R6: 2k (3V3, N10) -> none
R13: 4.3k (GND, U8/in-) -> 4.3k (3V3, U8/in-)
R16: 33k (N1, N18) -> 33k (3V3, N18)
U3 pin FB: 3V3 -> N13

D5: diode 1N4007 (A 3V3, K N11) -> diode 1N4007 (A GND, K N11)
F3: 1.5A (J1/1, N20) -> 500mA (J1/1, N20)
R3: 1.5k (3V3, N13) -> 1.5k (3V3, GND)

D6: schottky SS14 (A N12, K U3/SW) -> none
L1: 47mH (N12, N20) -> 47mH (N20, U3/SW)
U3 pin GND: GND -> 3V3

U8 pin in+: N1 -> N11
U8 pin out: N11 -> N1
——
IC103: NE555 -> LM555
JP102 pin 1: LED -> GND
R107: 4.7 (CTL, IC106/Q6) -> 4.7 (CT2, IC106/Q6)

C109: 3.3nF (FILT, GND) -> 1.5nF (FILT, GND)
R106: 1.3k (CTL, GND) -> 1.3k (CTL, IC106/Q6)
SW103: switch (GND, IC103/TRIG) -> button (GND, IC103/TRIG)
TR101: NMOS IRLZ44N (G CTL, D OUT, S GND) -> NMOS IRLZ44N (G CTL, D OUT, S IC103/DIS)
——
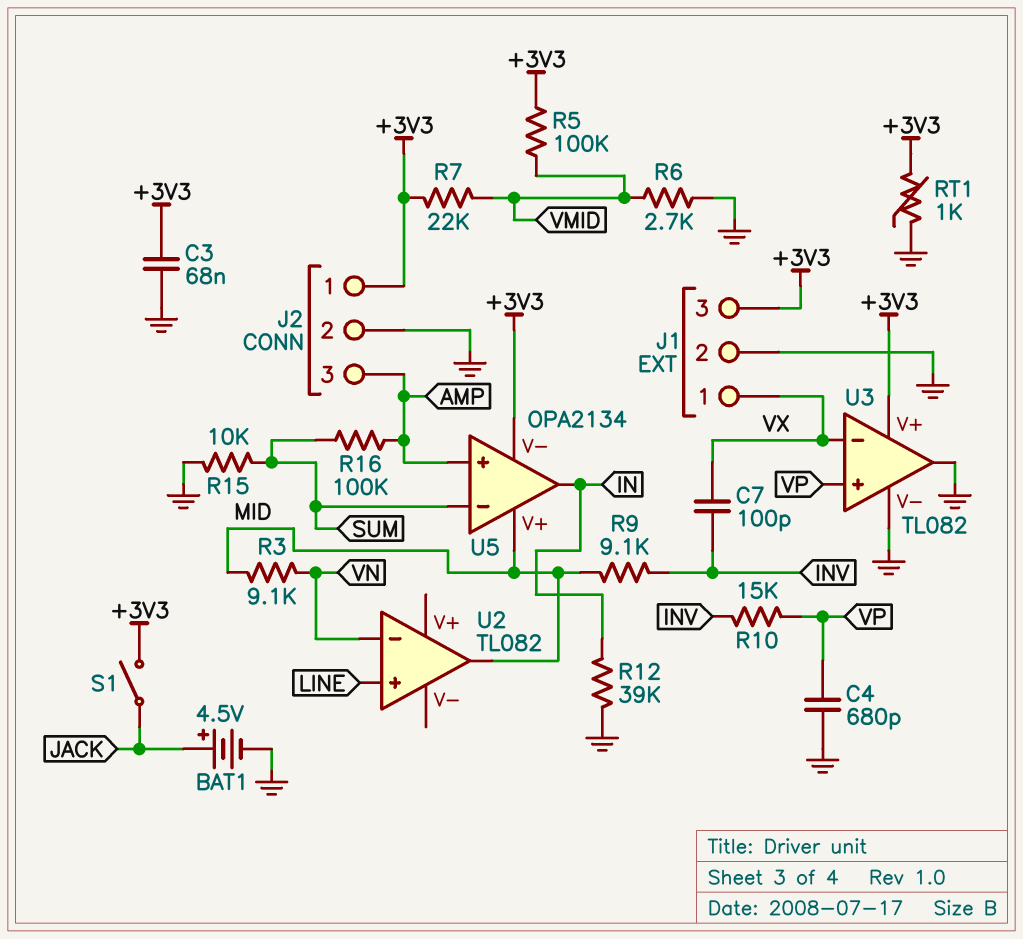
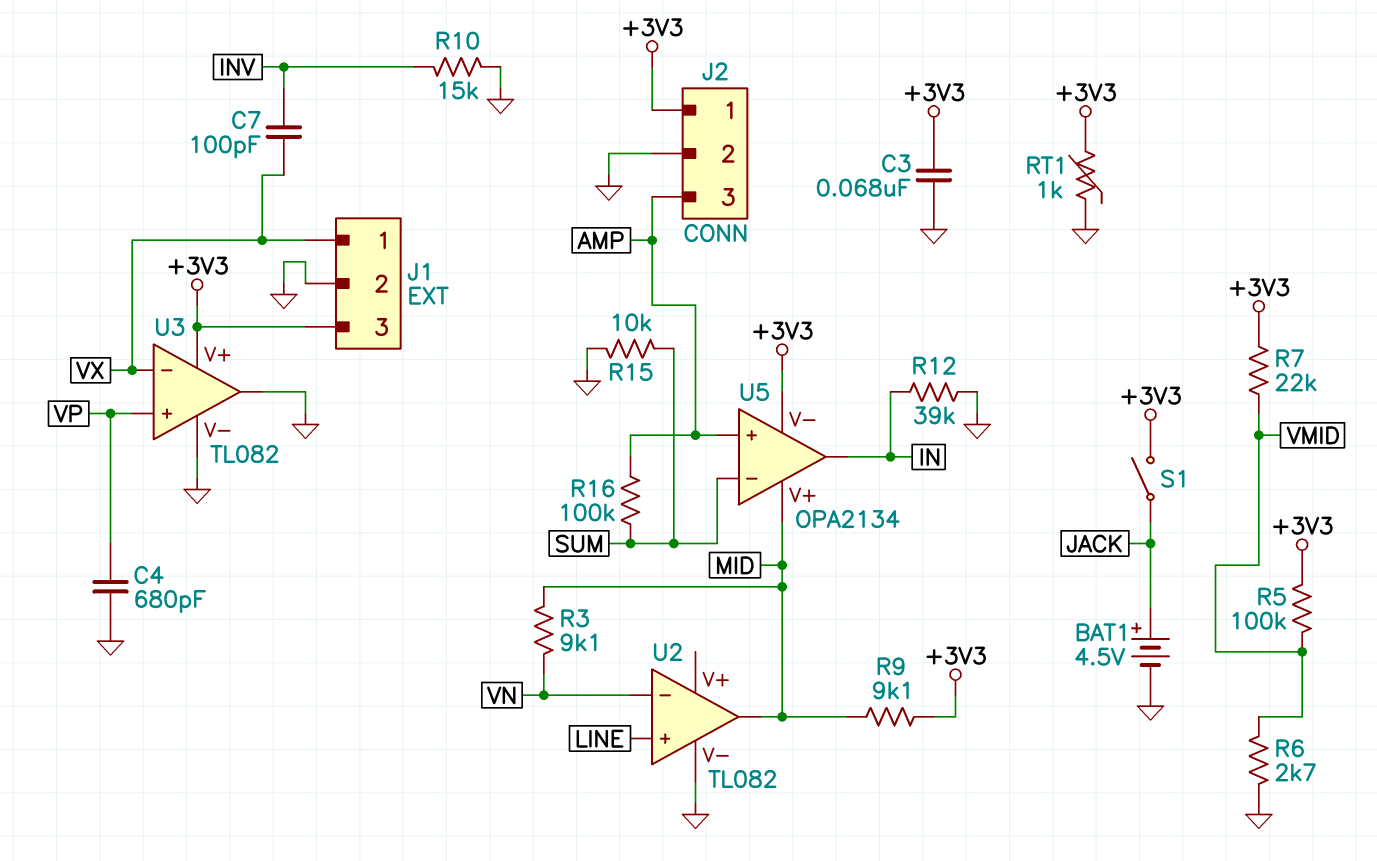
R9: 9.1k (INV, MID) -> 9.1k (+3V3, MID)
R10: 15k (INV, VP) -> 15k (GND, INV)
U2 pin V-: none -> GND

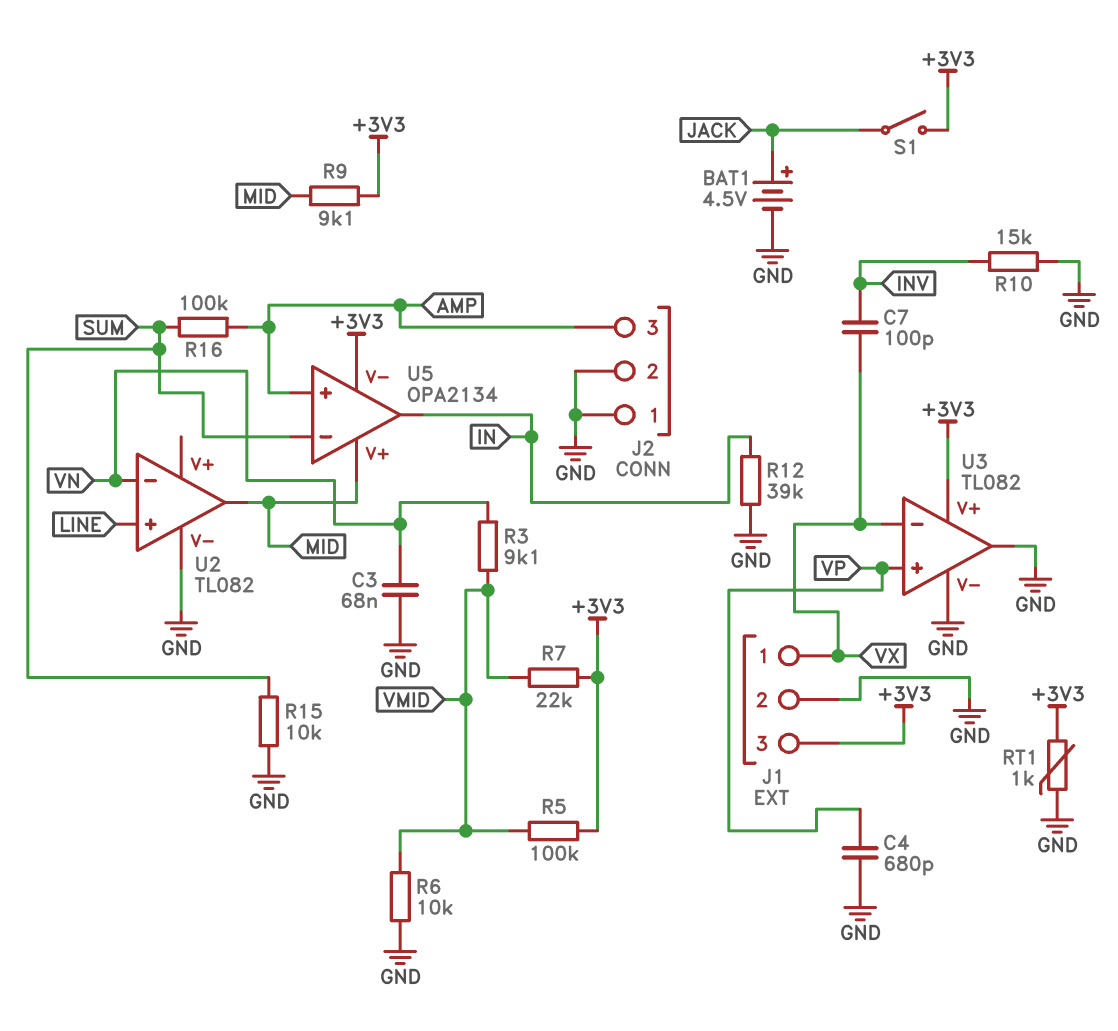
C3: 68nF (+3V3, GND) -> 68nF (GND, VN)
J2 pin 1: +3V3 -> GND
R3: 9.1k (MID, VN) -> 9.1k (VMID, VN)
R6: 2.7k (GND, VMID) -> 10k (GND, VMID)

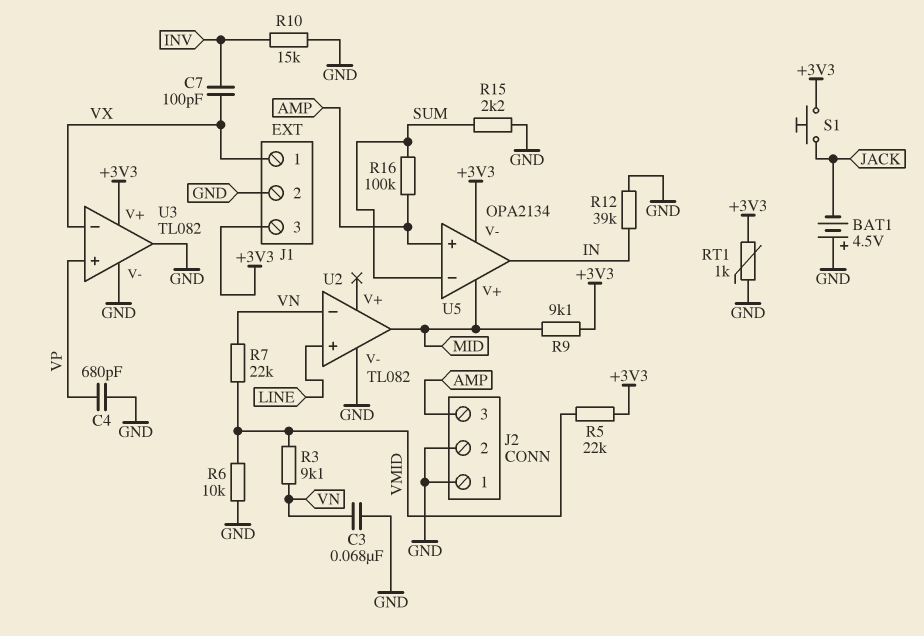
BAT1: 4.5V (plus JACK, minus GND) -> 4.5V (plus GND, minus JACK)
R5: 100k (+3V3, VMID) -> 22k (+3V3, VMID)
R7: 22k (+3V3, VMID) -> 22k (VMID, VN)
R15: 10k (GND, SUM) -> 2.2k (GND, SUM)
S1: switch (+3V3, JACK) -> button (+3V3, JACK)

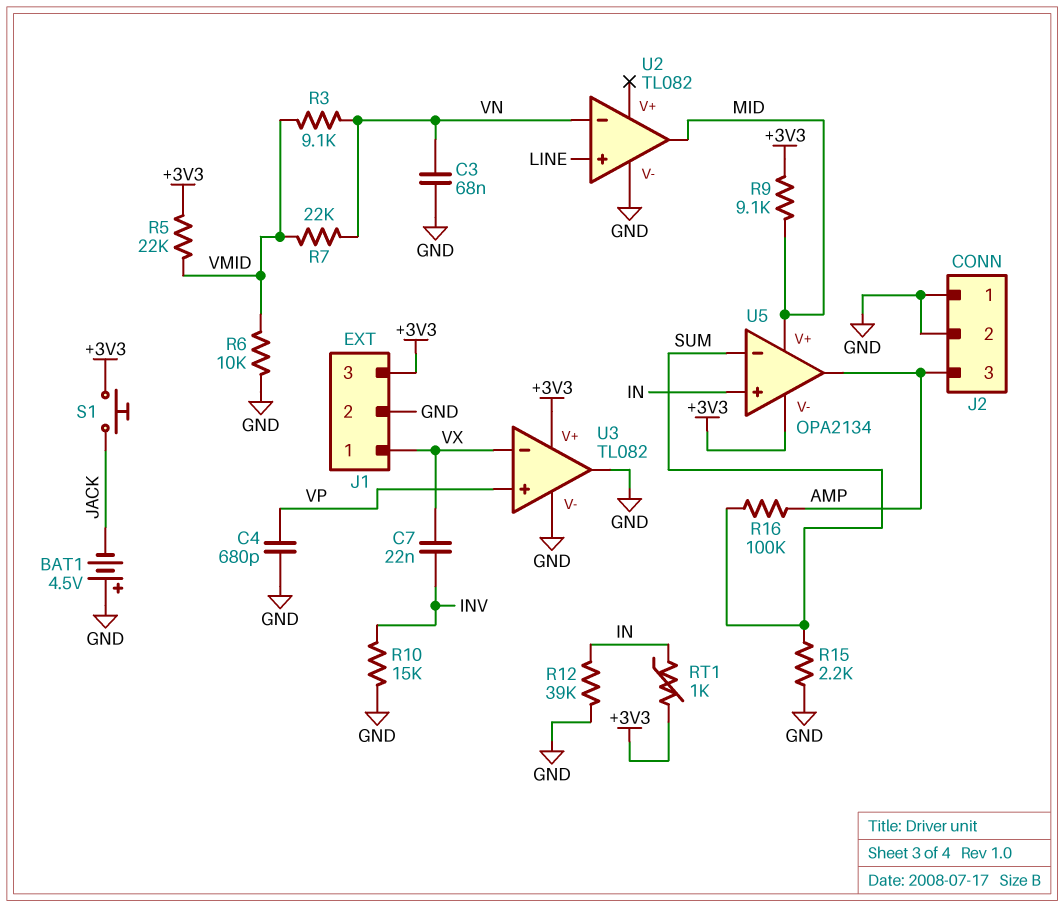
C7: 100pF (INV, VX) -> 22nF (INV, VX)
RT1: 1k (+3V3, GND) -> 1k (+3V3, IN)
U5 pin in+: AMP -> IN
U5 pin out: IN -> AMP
——
◆ EXERCISE REQUIREMENTS ◆
Look above for the line containing "D6: schottky SS14 (A N12, K U3/SW) -> none" and the line containing "U8 pin out: N11 -> N1". Transcribe both, with the lines between them, exactly.

◆ TASK ANSWER ◆
D6: schottky SS14 (A N12, K U3/SW) -> none
L1: 47mH (N12, N20) -> 47mH (N20, U3/SW)
U3 pin GND: GND -> 3V3

U8 pin in+: N1 -> N11
U8 pin out: N11 -> N1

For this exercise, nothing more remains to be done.